EXERCISE DESCRIPTION:
Output only the lines of the entries that follow, starting at the one with "D101: LED orange" and running down to the one with "R19: 47k (DIO, SDA) -> none", both included and unchanged.

--- START ---

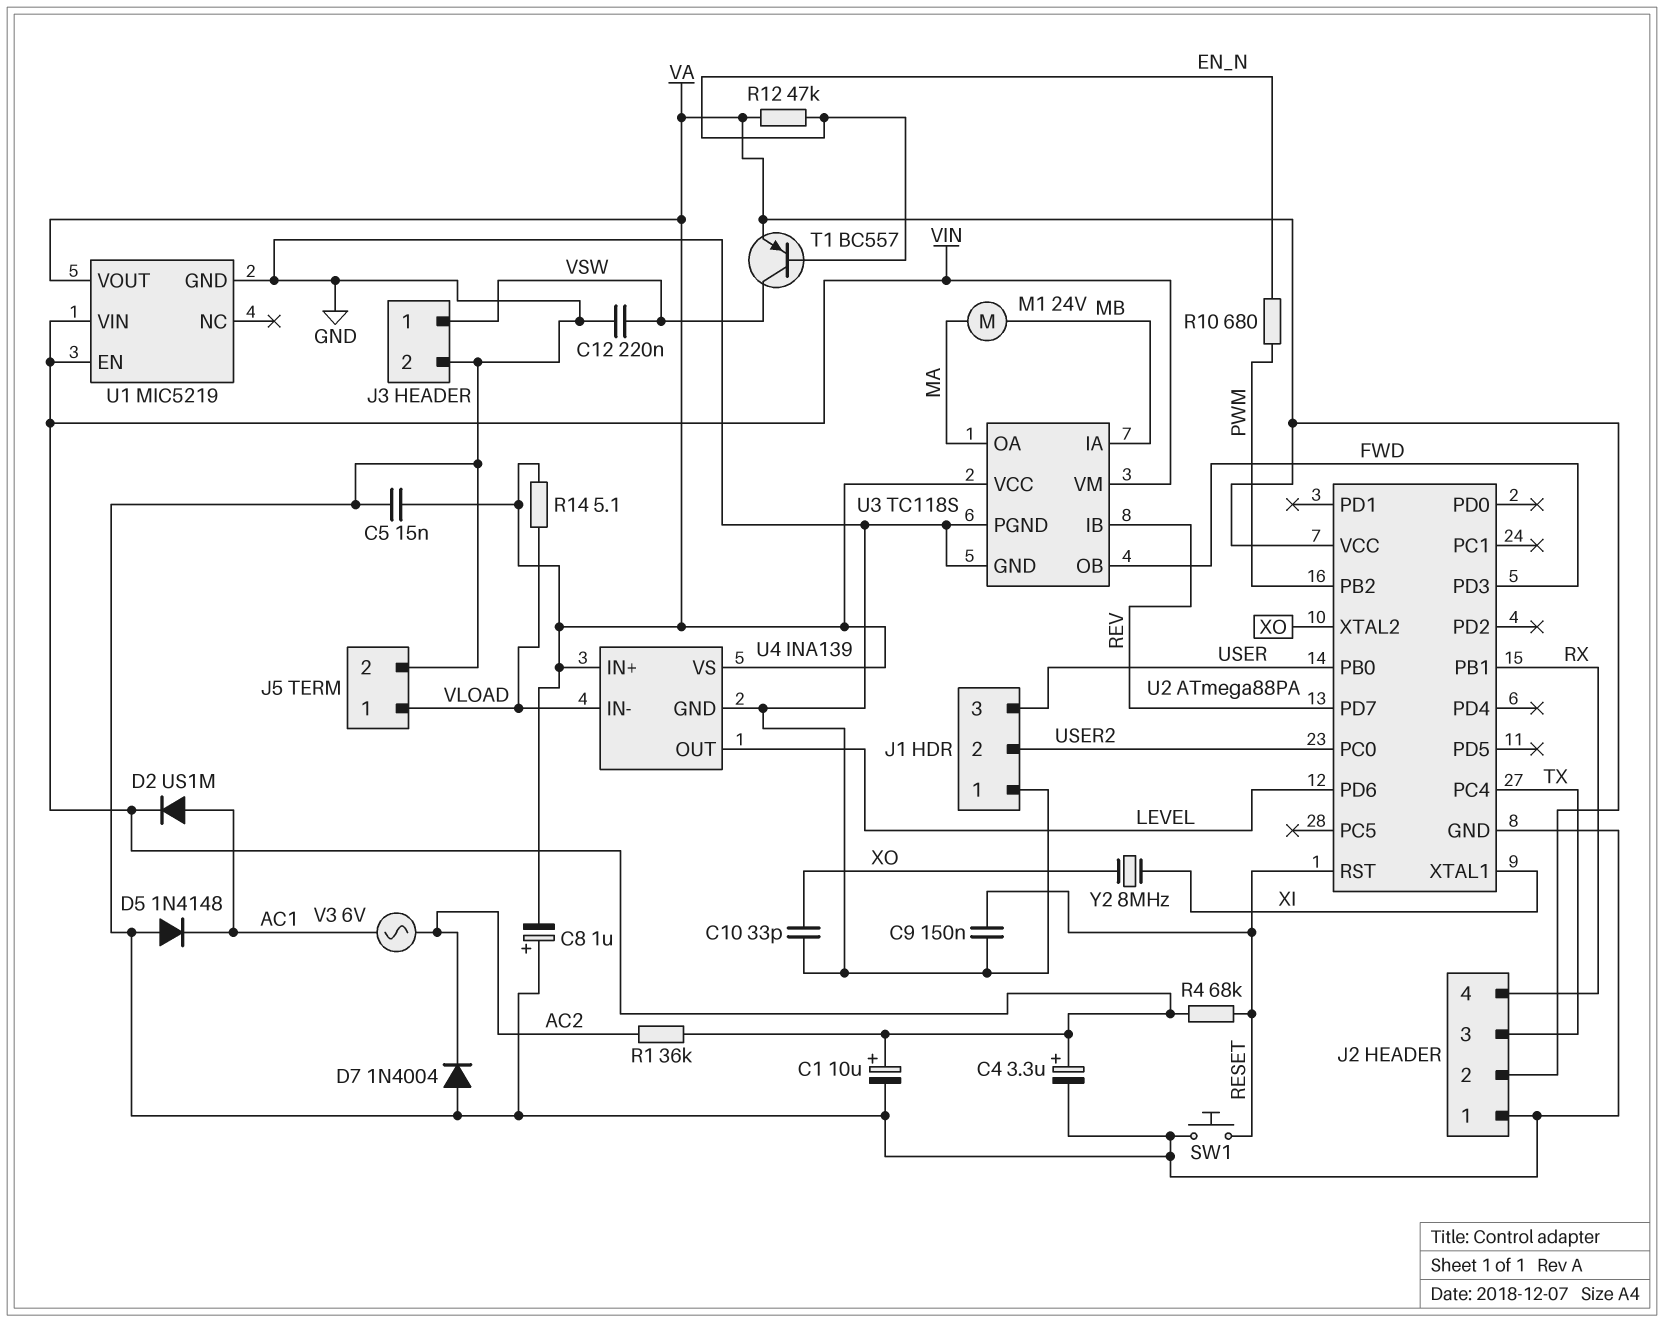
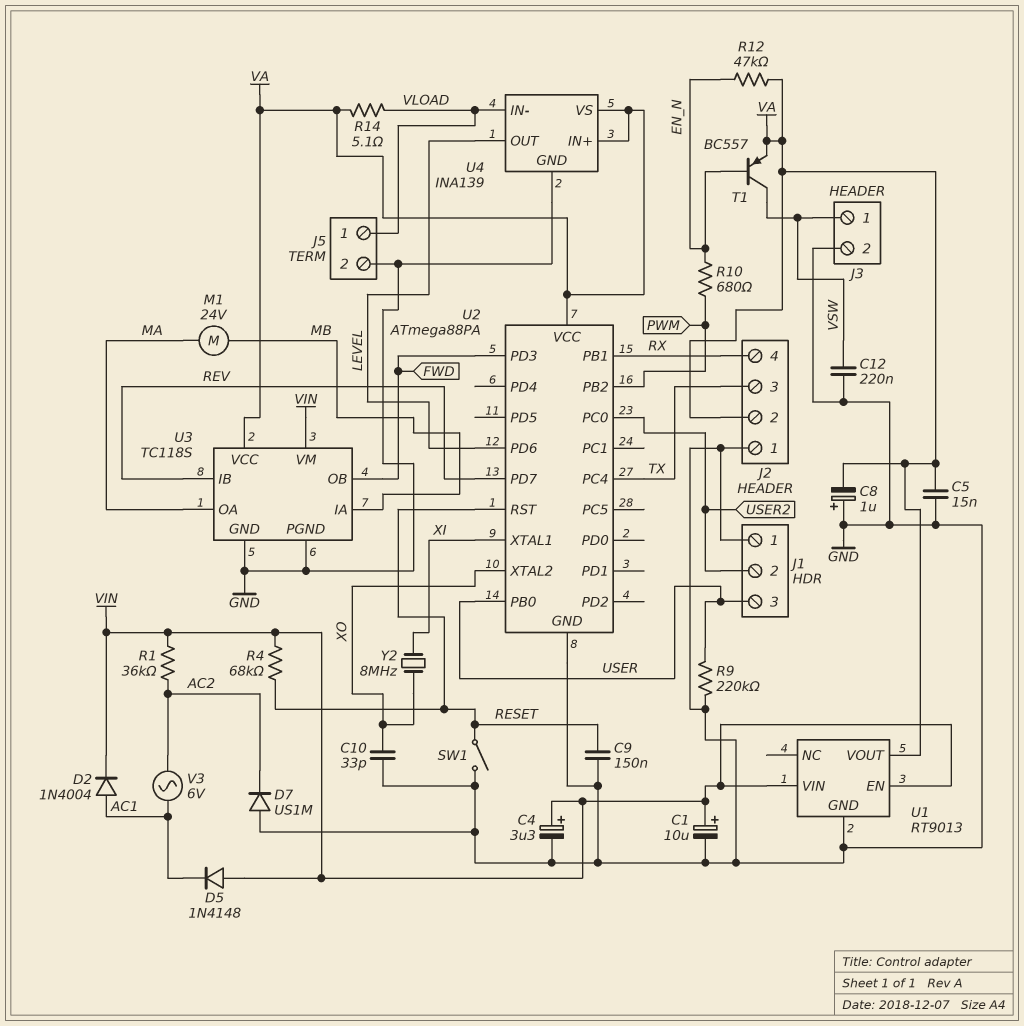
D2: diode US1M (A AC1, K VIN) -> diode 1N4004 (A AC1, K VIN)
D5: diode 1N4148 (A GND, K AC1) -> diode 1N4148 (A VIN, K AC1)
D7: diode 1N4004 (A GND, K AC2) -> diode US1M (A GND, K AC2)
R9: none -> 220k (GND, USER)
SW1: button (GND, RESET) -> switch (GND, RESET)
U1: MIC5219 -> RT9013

--- END ---
--- START ---

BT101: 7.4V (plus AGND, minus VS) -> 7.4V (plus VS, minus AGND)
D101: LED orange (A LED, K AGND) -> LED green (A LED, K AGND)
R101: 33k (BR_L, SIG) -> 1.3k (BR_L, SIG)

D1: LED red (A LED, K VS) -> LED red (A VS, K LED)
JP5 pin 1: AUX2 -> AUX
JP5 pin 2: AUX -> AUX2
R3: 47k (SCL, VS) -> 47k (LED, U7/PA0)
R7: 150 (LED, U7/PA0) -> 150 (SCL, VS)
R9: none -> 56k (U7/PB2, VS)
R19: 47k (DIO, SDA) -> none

--- END ---

RESPONSE:
D101: LED orange (A LED, K AGND) -> LED green (A LED, K AGND)
R101: 33k (BR_L, SIG) -> 1.3k (BR_L, SIG)

D1: LED red (A LED, K VS) -> LED red (A VS, K LED)
JP5 pin 1: AUX2 -> AUX
JP5 pin 2: AUX -> AUX2
R3: 47k (SCL, VS) -> 47k (LED, U7/PA0)
R7: 150 (LED, U7/PA0) -> 150 (SCL, VS)
R9: none -> 56k (U7/PB2, VS)
R19: 47k (DIO, SDA) -> none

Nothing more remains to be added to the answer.